── Supplied information ──

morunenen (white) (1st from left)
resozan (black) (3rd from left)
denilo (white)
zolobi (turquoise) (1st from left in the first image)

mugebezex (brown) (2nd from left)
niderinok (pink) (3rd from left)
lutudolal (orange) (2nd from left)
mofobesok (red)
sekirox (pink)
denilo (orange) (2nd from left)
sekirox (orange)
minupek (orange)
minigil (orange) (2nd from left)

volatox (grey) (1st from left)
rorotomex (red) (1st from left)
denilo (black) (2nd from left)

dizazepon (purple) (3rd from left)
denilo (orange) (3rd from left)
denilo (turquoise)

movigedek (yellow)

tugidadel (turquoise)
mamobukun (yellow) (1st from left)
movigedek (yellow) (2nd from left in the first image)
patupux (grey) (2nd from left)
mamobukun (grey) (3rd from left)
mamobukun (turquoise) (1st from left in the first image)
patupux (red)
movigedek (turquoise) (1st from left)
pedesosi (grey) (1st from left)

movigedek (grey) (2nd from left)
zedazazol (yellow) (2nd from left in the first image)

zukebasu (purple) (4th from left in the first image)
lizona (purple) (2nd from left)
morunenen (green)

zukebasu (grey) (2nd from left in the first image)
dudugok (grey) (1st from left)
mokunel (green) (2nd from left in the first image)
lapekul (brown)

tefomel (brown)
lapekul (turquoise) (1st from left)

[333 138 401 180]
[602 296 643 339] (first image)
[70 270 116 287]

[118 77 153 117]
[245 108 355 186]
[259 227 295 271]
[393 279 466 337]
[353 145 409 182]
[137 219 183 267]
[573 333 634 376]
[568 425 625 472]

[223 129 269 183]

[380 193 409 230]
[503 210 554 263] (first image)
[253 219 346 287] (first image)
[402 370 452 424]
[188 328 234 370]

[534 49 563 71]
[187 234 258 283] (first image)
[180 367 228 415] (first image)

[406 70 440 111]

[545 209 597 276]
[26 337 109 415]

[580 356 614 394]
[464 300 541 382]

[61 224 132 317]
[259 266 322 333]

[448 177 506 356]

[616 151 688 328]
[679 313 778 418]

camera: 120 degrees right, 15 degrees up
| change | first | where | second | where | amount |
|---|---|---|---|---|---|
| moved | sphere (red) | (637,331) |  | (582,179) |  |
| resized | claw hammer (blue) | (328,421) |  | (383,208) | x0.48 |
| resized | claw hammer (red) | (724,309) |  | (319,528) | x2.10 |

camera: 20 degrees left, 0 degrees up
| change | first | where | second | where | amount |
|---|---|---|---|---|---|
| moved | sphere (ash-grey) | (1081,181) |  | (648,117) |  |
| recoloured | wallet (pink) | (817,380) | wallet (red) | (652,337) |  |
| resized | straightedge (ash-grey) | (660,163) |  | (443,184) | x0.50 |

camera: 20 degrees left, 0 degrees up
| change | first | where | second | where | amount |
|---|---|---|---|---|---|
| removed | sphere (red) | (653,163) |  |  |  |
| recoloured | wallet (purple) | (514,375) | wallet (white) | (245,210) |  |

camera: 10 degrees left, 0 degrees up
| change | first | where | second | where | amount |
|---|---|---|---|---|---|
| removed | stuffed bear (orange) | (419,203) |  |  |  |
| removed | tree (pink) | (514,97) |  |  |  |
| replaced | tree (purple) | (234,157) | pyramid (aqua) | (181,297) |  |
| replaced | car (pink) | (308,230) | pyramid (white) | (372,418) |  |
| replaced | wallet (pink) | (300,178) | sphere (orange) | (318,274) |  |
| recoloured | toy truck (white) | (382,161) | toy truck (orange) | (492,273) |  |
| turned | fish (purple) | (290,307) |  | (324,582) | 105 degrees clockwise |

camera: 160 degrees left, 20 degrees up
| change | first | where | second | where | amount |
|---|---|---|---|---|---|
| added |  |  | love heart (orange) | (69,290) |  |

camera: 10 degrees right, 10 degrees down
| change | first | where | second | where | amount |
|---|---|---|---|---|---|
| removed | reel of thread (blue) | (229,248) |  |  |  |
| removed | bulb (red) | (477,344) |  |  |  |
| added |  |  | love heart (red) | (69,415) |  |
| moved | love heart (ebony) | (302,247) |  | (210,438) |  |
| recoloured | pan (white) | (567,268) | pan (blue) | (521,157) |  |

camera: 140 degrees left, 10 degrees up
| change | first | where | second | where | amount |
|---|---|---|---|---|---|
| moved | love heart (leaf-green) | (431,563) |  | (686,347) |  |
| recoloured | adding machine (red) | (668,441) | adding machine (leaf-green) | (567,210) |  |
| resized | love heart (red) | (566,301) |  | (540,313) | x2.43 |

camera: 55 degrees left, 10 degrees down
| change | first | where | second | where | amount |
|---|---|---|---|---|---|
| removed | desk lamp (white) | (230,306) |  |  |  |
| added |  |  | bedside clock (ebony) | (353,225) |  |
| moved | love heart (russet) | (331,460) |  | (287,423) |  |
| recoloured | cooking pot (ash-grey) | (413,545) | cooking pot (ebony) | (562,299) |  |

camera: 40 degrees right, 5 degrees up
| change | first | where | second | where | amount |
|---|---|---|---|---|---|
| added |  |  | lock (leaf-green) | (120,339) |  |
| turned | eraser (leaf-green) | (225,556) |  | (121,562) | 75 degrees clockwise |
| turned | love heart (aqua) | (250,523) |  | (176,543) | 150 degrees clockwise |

───

**Task prompt**
Write each line above out exactly.

**Response box**
morunenen (white) (1st from left)
resozan (black) (3rd from left)
denilo (white)
zolobi (turquoise) (1st from left in the first image)

mugebezex (brown) (2nd from left)
niderinok (pink) (3rd from left)
lutudolal (orange) (2nd from left)
mofobesok (red)
sekirox (pink)
denilo (orange) (2nd from left)
sekirox (orange)
minupek (orange)
minigil (orange) (2nd from left)

volatox (grey) (1st from left)
rorotomex (red) (1st from left)
denilo (black) (2nd from left)

dizazepon (purple) (3rd from left)
denilo (orange) (3rd from left)
denilo (turquoise)

movigedek (yellow)

tugidadel (turquoise)
mamobukun (yellow) (1st from left)
movigedek (yellow) (2nd from left in the first image)
patupux (grey) (2nd from left)
mamobukun (grey) (3rd from left)
mamobukun (turquoise) (1st from left in the first image)
patupux (red)
movigedek (turquoise) (1st from left)
pedesosi (grey) (1st from left)

movigedek (grey) (2nd from left)
zedazazol (yellow) (2nd from left in the first image)

zukebasu (purple) (4th from left in the first image)
lizona (purple) (2nd from left)
morunenen (green)

zukebasu (grey) (2nd from left in the first image)
dudugok (grey) (1st from left)
mokunel (green) (2nd from left in the first image)
lapekul (brown)

tefomel (brown)
lapekul (turquoise) (1st from left)

[333 138 401 180]
[602 296 643 339] (first image)
[70 270 116 287]

[118 77 153 117]
[245 108 355 186]
[259 227 295 271]
[393 279 466 337]
[353 145 409 182]
[137 219 183 267]
[573 333 634 376]
[568 425 625 472]

[223 129 269 183]

[380 193 409 230]
[503 210 554 263] (first image)
[253 219 346 287] (first image)
[402 370 452 424]
[188 328 234 370]

[534 49 563 71]
[187 234 258 283] (first image)
[180 367 228 415] (first image)

[406 70 440 111]

[545 209 597 276]
[26 337 109 415]

[580 356 614 394]
[464 300 541 382]

[61 224 132 317]
[259 266 322 333]

[448 177 506 356]

[616 151 688 328]
[679 313 778 418]

camera: 120 degrees right, 15 degrees up
| change | first | where | second | where | amount |
|---|---|---|---|---|---|
| moved | sphere (red) | (637,331) |  | (582,179) |  |
| resized | claw hammer (blue) | (328,421) |  | (383,208) | x0.48 |
| resized | claw hammer (red) | (724,309) |  | (319,528) | x2.10 |

camera: 20 degrees left, 0 degrees up
| change | first | where | second | where | amount |
|---|---|---|---|---|---|
| moved | sphere (ash-grey) | (1081,181) |  | (648,117) |  |
| recoloured | wallet (pink) | (817,380) | wallet (red) | (652,337) |  |
| resized | straightedge (ash-grey) | (660,163) |  | (443,184) | x0.50 |

camera: 20 degrees left, 0 degrees up
| change | first | where | second | where | amount |
|---|---|---|---|---|---|
| removed | sphere (red) | (653,163) |  |  |  |
| recoloured | wallet (purple) | (514,375) | wallet (white) | (245,210) |  |

camera: 10 degrees left, 0 degrees up
| change | first | where | second | where | amount |
|---|---|---|---|---|---|
| removed | stuffed bear (orange) | (419,203) |  |  |  |
| removed | tree (pink) | (514,97) |  |  |  |
| replaced | tree (purple) | (234,157) | pyramid (aqua) | (181,297) |  |
| replaced | car (pink) | (308,230) | pyramid (white) | (372,418) |  |
| replaced | wallet (pink) | (300,178) | sphere (orange) | (318,274) |  |
| recoloured | toy truck (white) | (382,161) | toy truck (orange) | (492,273) |  |
| turned | fish (purple) | (290,307) |  | (324,582) | 105 degrees clockwise |

camera: 160 degrees left, 20 degrees up
| change | first | where | second | where | amount |
|---|---|---|---|---|---|
| added |  |  | love heart (orange) | (69,290) |  |

camera: 10 degrees right, 10 degrees down
| change | first | where | second | where | amount |
|---|---|---|---|---|---|
| removed | reel of thread (blue) | (229,248) |  |  |  |
| removed | bulb (red) | (477,344) |  |  |  |
| added |  |  | love heart (red) | (69,415) |  |
| moved | love heart (ebony) | (302,247) |  | (210,438) |  |
| recoloured | pan (white) | (567,268) | pan (blue) | (521,157) |  |

camera: 140 degrees left, 10 degrees up
| change | first | where | second | where | amount |
|---|---|---|---|---|---|
| moved | love heart (leaf-green) | (431,563) |  | (686,347) |  |
| recoloured | adding machine (red) | (668,441) | adding machine (leaf-green) | (567,210) |  |
| resized | love heart (red) | (566,301) |  | (540,313) | x2.43 |

camera: 55 degrees left, 10 degrees down
| change | first | where | second | where | amount |
|---|---|---|---|---|---|
| removed | desk lamp (white) | (230,306) |  |  |  |
| added |  |  | bedside clock (ebony) | (353,225) |  |
| moved | love heart (russet) | (331,460) |  | (287,423) |  |
| recoloured | cooking pot (ash-grey) | (413,545) | cooking pot (ebony) | (562,299) |  |

camera: 40 degrees right, 5 degrees up
| change | first | where | second | where | amount |
|---|---|---|---|---|---|
| added |  |  | lock (leaf-green) | (120,339) |  |
| turned | eraser (leaf-green) | (225,556) |  | (121,562) | 75 degrees clockwise |
| turned | love heart (aqua) | (250,523) |  | (176,543) | 150 degrees clockwise |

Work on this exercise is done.